▶ _About this exercise_
Scan the material for the word "none" and copy each line where it occurs.

[Given records — start]

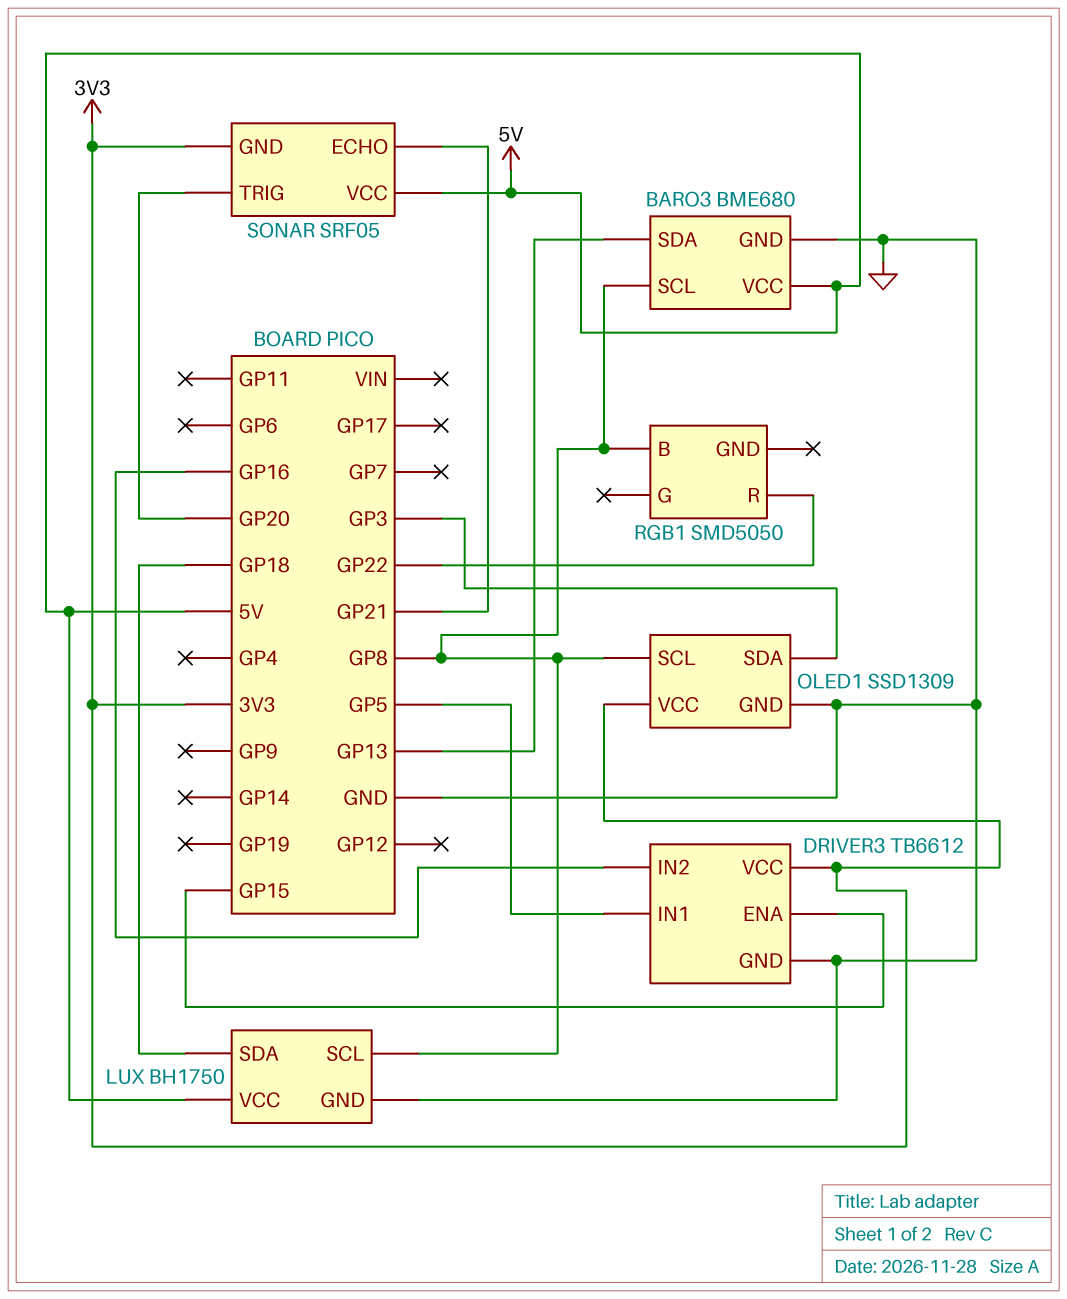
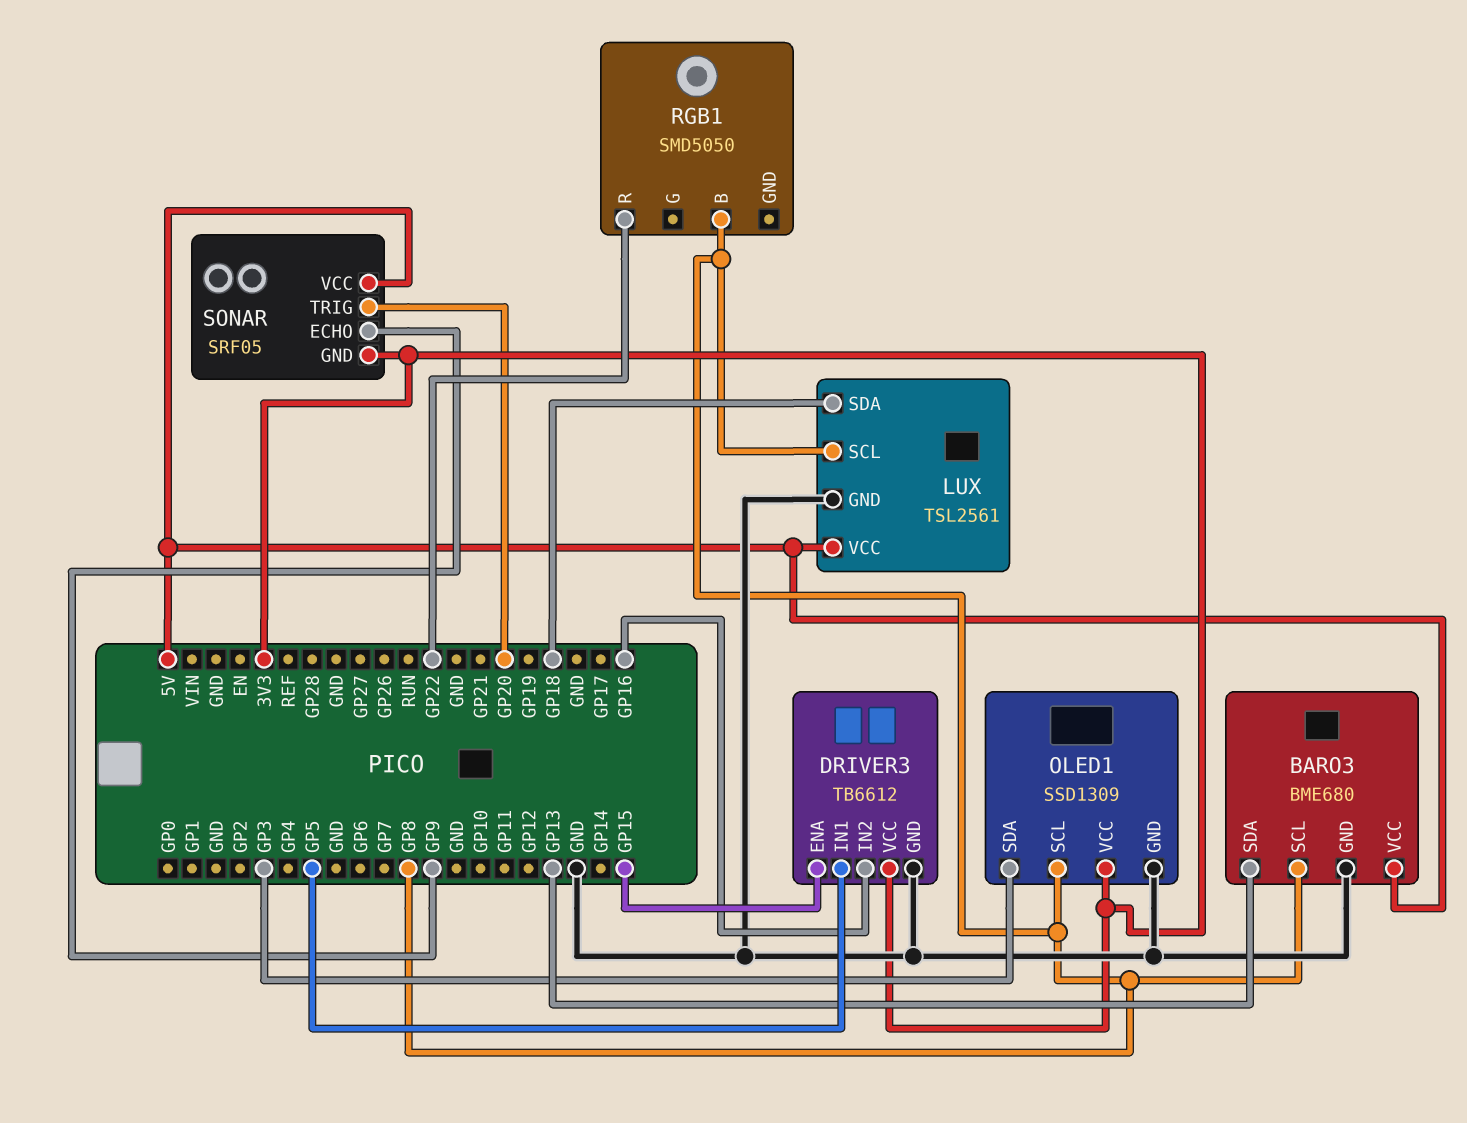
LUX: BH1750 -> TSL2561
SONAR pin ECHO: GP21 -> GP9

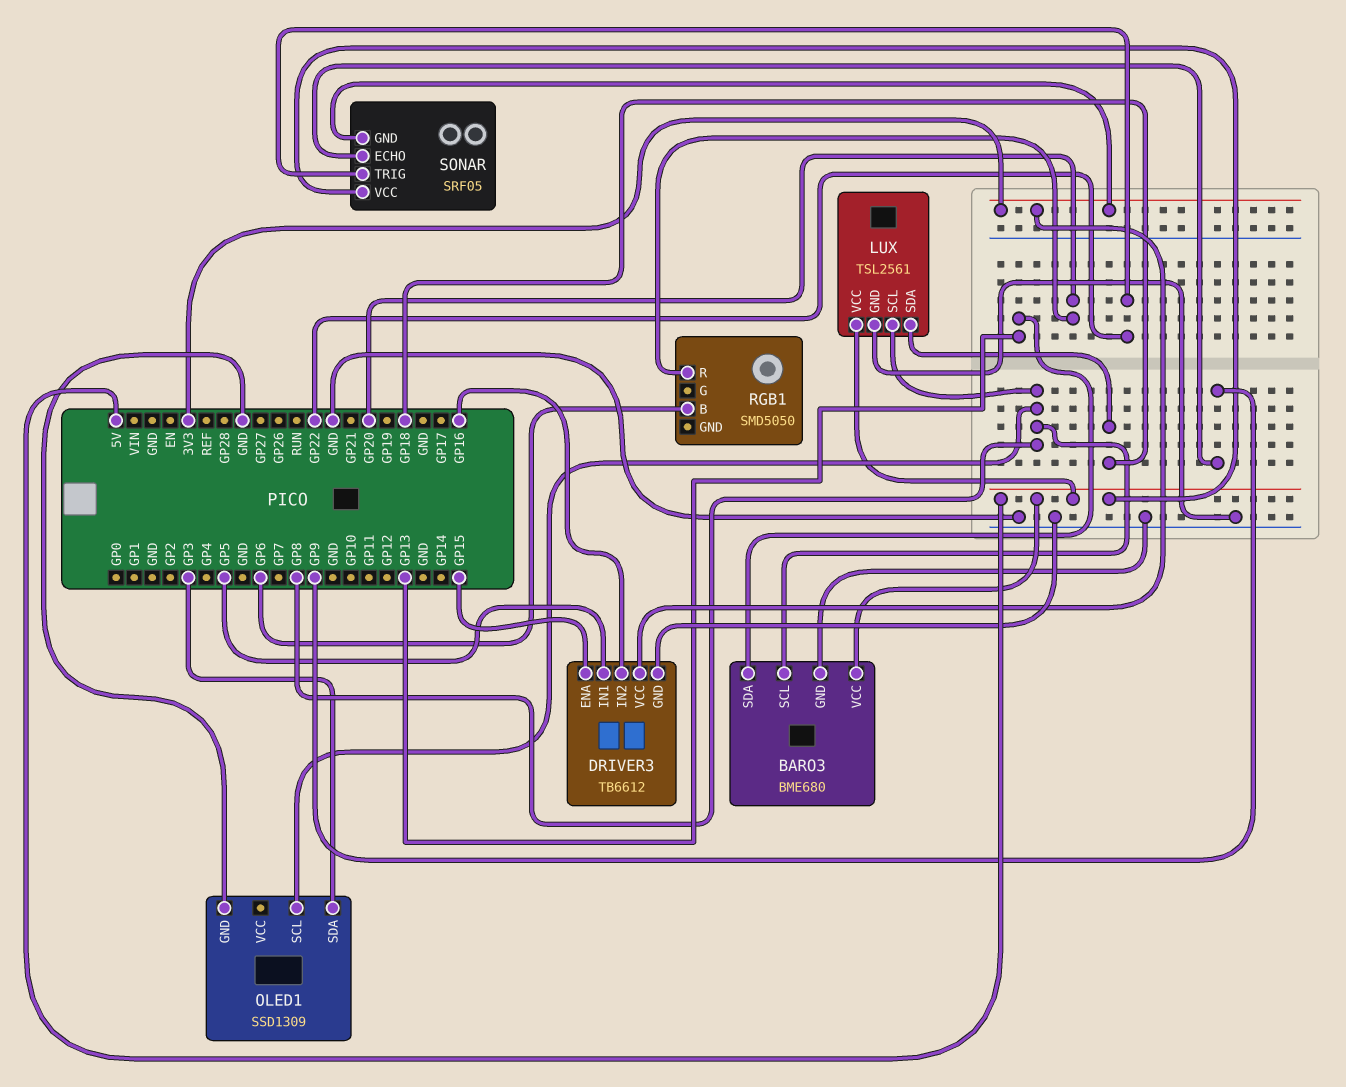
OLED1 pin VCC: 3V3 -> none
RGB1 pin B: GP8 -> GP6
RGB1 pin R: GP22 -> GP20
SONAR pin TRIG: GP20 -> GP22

[Given records — finish]
[Given records — start]

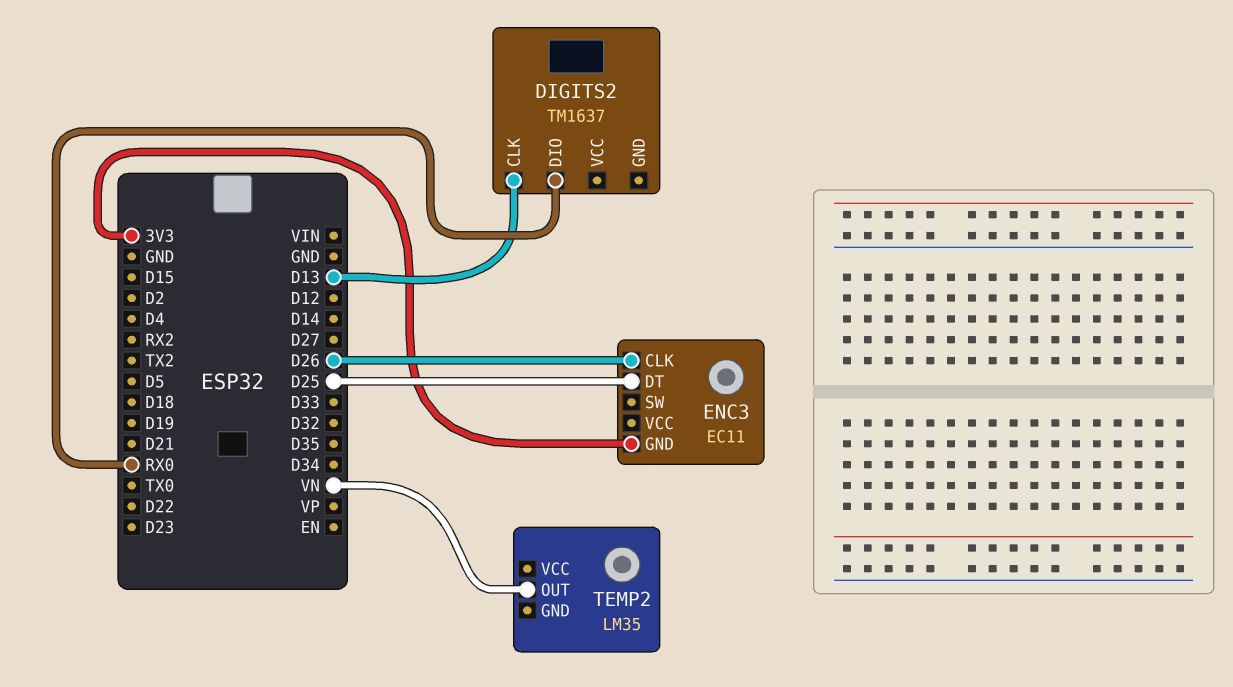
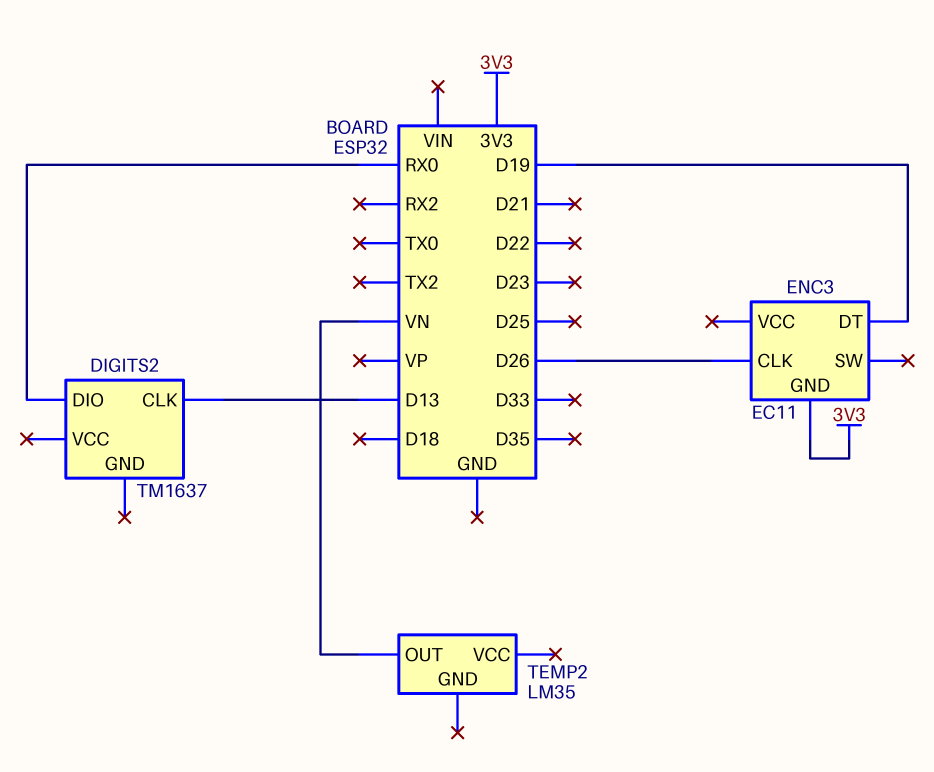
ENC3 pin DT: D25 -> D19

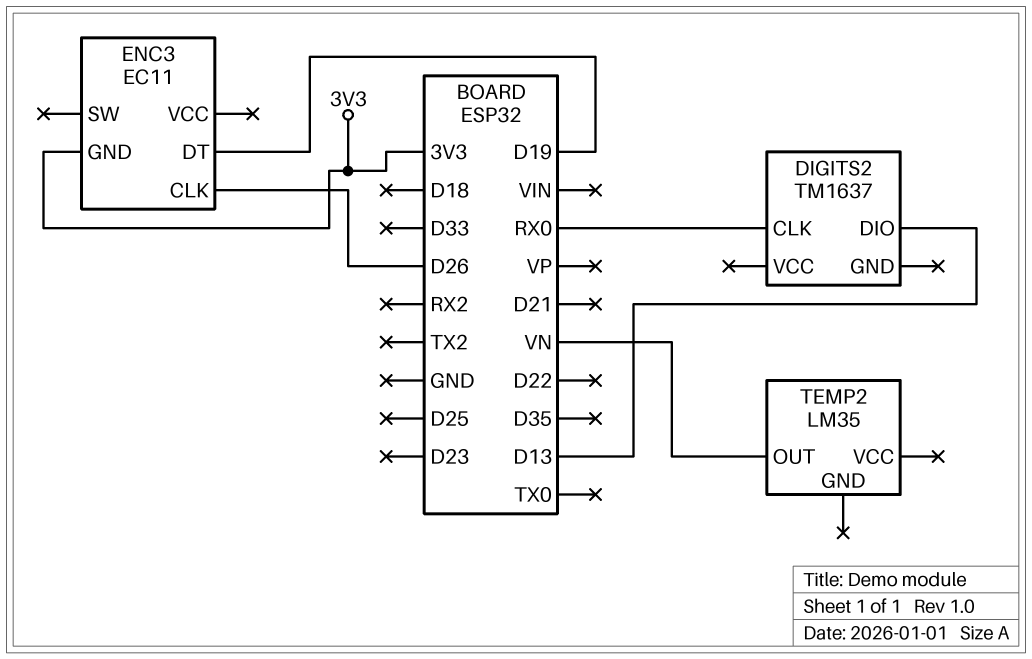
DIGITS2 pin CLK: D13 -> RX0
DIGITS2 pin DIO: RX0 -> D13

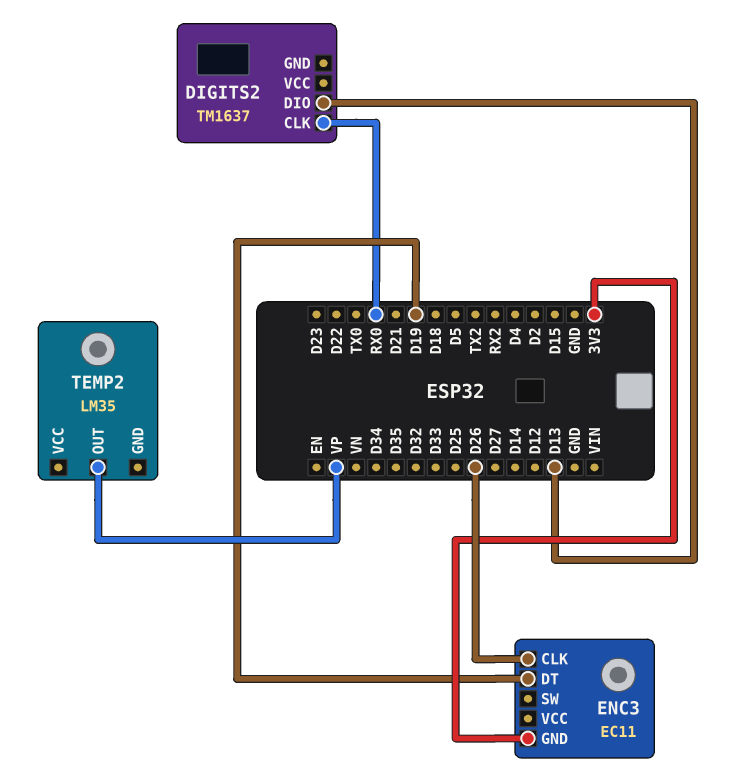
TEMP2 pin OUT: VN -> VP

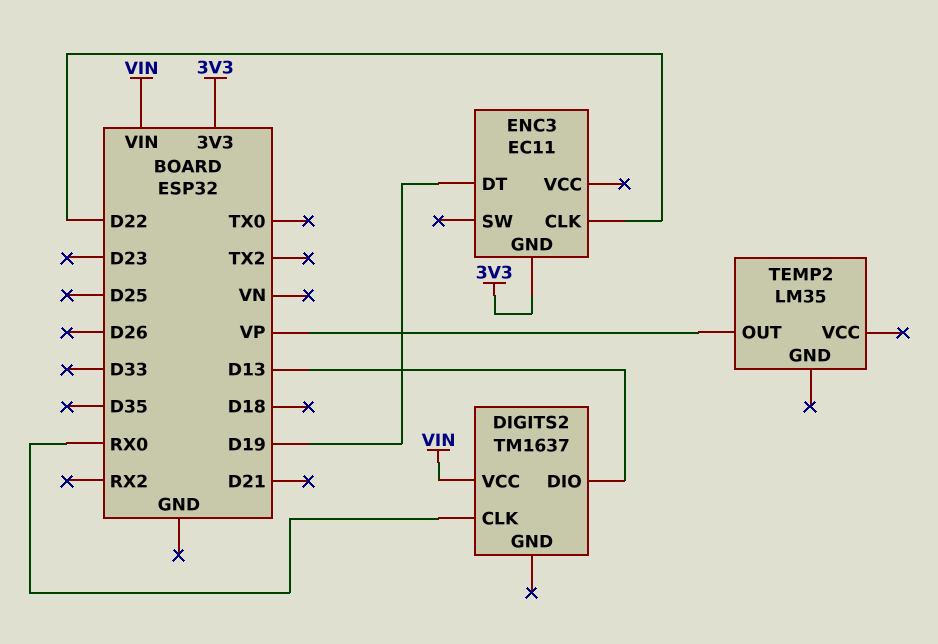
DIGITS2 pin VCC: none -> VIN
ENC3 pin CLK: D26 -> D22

[Given records — finish]

▶ _Written answer_
OLED1 pin VCC: 3V3 -> none
DIGITS2 pin VCC: none -> VIN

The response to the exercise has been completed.